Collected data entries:
● ● ● ●

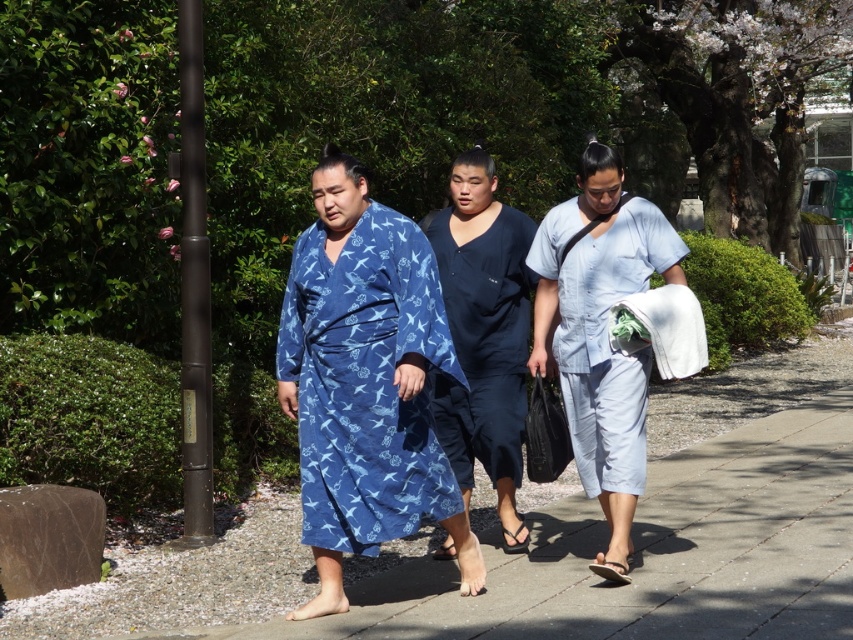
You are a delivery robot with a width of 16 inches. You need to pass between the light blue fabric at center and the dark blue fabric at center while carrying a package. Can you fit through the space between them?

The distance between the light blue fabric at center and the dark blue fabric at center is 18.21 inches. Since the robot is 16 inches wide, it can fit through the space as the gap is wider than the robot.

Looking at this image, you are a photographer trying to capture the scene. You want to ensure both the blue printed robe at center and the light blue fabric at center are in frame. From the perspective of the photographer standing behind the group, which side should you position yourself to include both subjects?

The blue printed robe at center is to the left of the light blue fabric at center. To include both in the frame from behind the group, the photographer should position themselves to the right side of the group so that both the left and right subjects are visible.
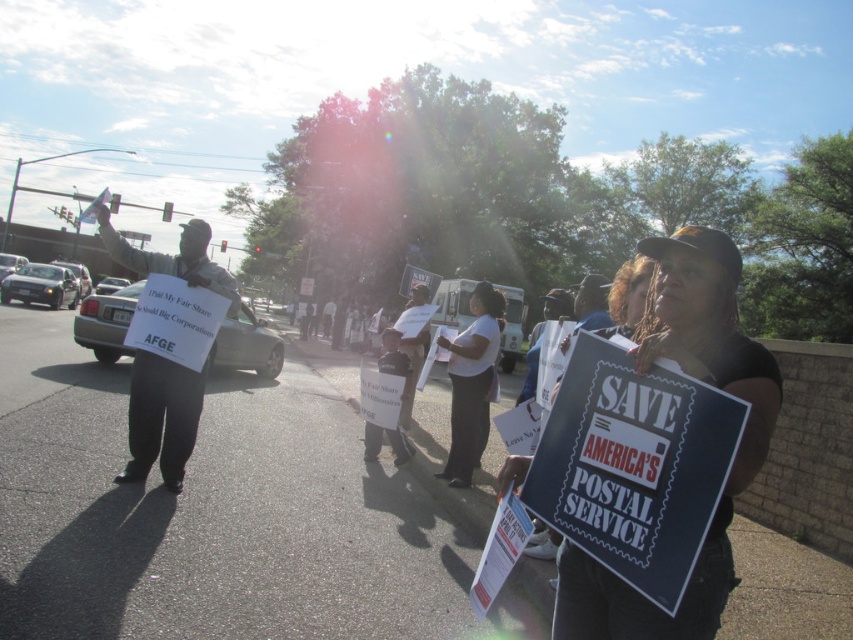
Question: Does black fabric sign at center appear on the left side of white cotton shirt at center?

● ● ● ●

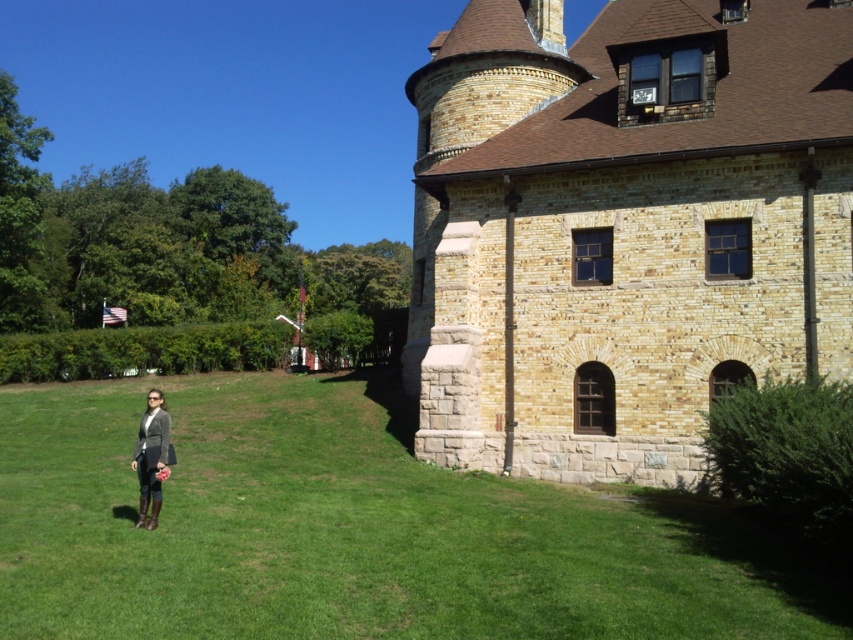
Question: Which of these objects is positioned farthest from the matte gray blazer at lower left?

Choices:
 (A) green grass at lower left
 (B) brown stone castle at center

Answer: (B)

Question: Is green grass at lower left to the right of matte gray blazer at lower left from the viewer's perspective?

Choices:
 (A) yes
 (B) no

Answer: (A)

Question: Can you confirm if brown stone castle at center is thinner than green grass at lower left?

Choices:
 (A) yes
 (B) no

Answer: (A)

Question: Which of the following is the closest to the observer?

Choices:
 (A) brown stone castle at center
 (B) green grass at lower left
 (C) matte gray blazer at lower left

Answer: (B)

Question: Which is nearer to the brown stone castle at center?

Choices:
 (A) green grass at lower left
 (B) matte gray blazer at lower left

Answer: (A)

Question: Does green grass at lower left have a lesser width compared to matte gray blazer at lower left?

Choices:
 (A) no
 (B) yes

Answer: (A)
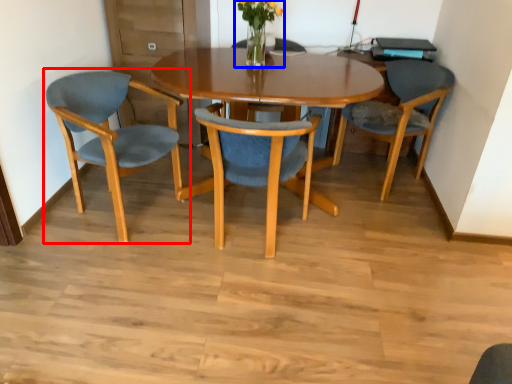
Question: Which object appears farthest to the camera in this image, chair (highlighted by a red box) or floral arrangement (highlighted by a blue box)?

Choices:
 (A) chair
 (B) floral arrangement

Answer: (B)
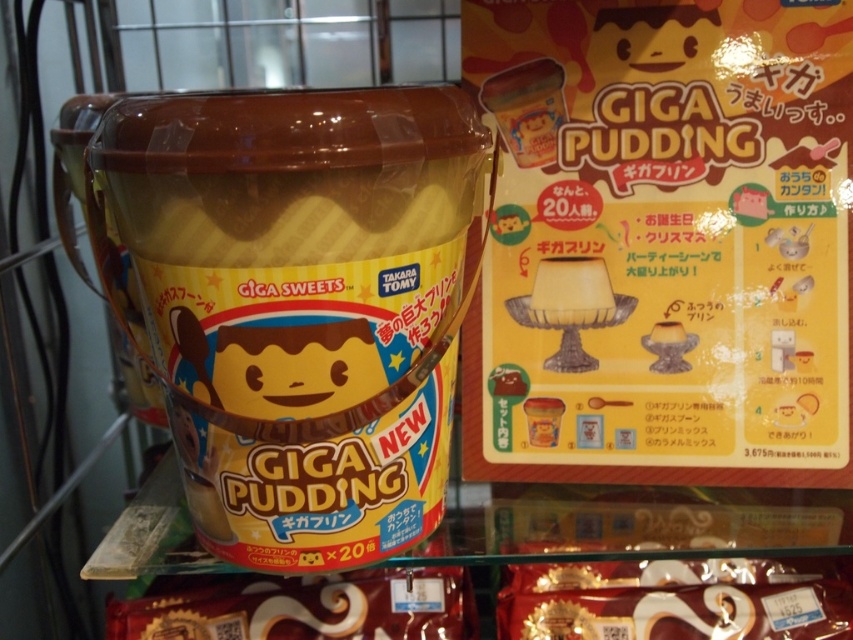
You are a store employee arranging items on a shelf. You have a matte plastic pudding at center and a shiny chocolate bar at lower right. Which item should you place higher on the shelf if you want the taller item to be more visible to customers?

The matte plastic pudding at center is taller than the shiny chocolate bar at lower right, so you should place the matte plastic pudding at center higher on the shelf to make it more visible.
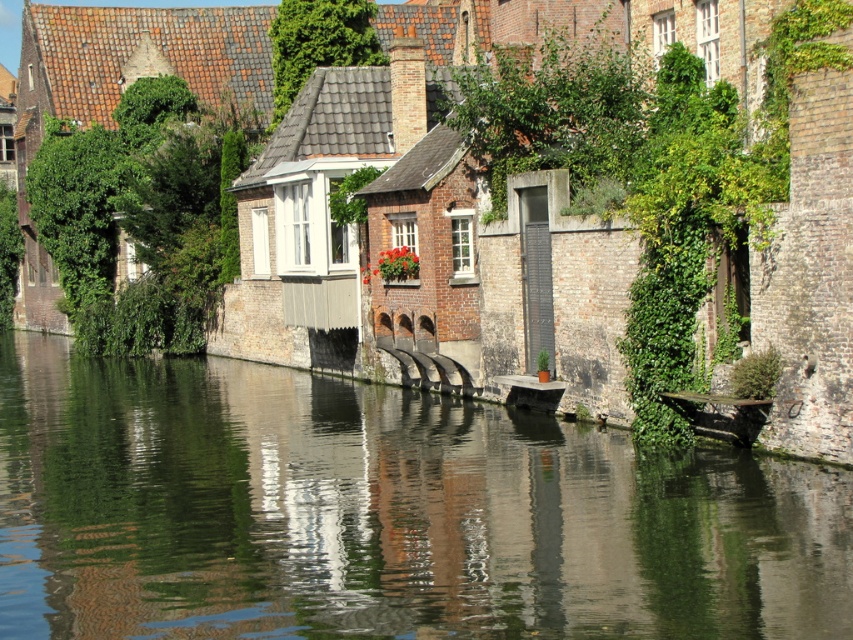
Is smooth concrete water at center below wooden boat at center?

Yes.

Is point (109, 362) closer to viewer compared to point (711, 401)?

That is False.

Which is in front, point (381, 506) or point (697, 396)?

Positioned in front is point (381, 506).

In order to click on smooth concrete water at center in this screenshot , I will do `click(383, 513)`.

● ● ● ●

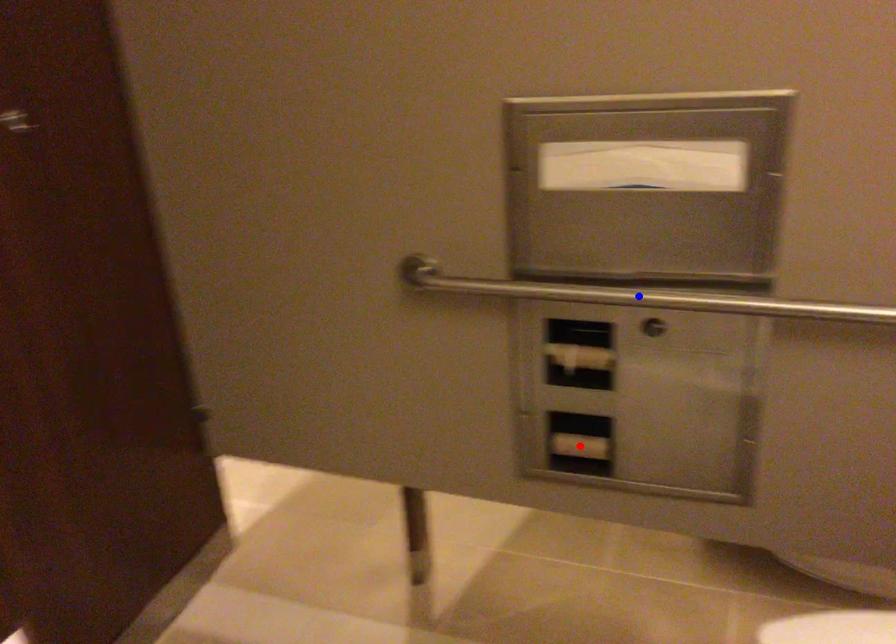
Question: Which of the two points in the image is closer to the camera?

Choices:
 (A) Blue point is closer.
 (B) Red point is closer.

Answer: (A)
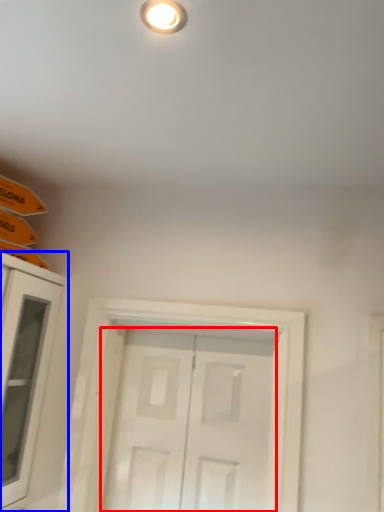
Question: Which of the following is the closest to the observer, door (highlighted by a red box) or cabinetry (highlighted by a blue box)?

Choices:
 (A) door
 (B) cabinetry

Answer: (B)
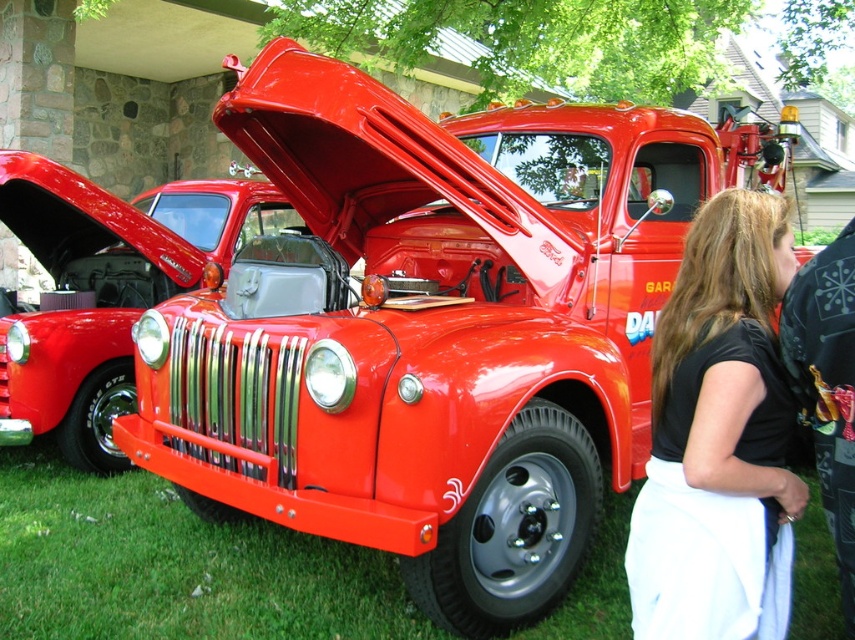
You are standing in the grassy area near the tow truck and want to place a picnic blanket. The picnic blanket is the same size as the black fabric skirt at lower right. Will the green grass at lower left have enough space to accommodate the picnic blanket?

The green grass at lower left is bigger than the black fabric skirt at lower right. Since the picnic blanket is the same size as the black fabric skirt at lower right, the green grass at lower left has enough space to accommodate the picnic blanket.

● ● ● ●

__WORK INSTRUCTIONS__. Rewrite the records as a Markdown table with the columns No. and Line, one numbered row per line and blank lines omitted. Begin at the line that contains "You are a delivery" and stop after the line that contains "Looking at this".

__RESPONSE AREA__.
| No. | Line |
|---|---|
| 1 | You are a delivery robot with a width of 16 inches. You need to pass between the light blue fabric at center and the dark blue fabric at center while carrying a package. Can you fit through the space between them? |
| 2 | The distance between the light blue fabric at center and the dark blue fabric at center is 18.21 inches. Since the robot is 16 inches wide, it can fit through the space as the gap is wider than the robot. |
| 3 | Looking at this image, you are a photographer trying to capture the scene. You want to ensure both the blue printed robe at center and the light blue fabric at center are in frame. From the perspective of the photographer standing behind the group, which side should you position yourself to include both subjects? |